[AIM OF THE EXERCISE]: Everything in the entries except the pictures must be repeated exactly.

[STUDY MATERIAL]:
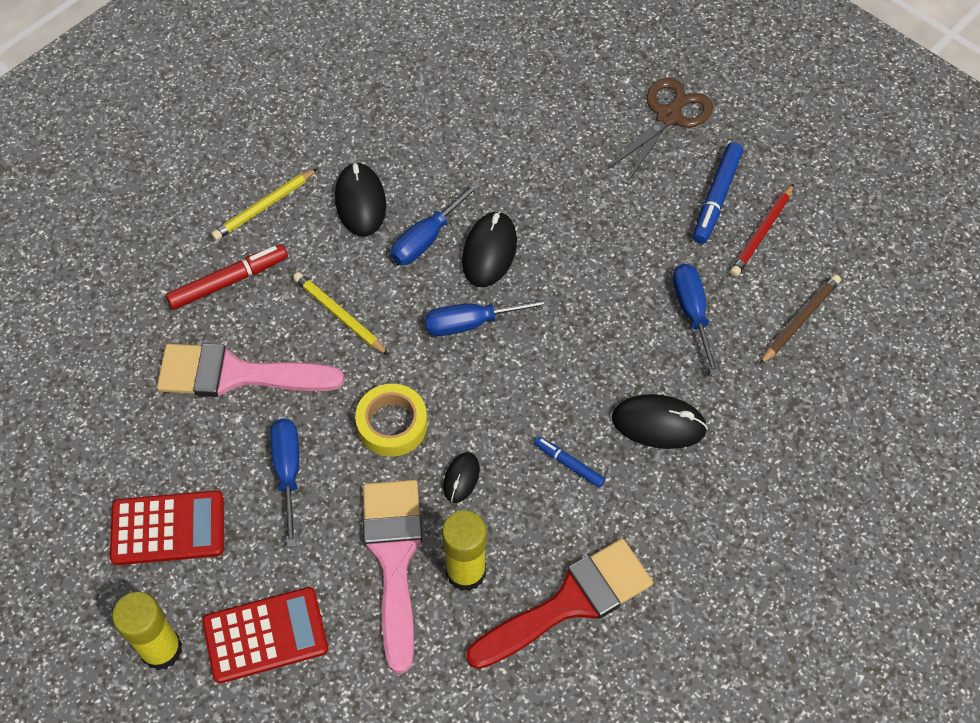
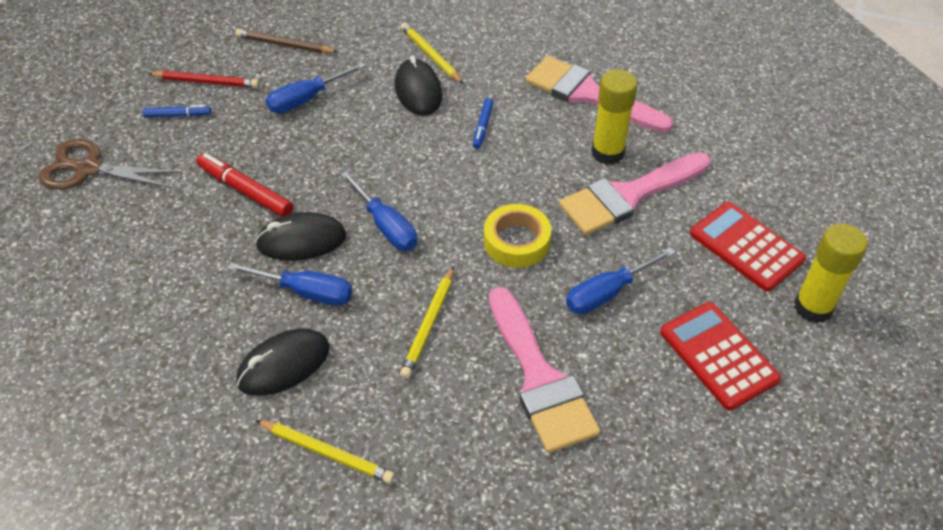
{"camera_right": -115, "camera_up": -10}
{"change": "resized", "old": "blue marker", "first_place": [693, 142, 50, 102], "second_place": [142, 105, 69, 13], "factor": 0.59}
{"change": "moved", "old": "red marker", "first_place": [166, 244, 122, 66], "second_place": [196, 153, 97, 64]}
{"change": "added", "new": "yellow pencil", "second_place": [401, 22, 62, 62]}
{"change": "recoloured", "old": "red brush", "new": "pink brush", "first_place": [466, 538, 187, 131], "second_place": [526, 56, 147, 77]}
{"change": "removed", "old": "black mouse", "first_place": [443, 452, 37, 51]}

[RESPONSE AREA]:
{"camera_right": -115, "camera_up": -10}
{"change": "resized", "old": "blue marker", "first_place": [693, 142, 50, 102], "second_place": [142, 105, 69, 13], "factor": 0.59}
{"change": "moved", "old": "red marker", "first_place": [166, 244, 122, 66], "second_place": [196, 153, 97, 64]}
{"change": "added", "new": "yellow pencil", "second_place": [401, 22, 62, 62]}
{"change": "recoloured", "old": "red brush", "new": "pink brush", "first_place": [466, 538, 187, 131], "second_place": [526, 56, 147, 77]}
{"change": "removed", "old": "black mouse", "first_place": [443, 452, 37, 51]}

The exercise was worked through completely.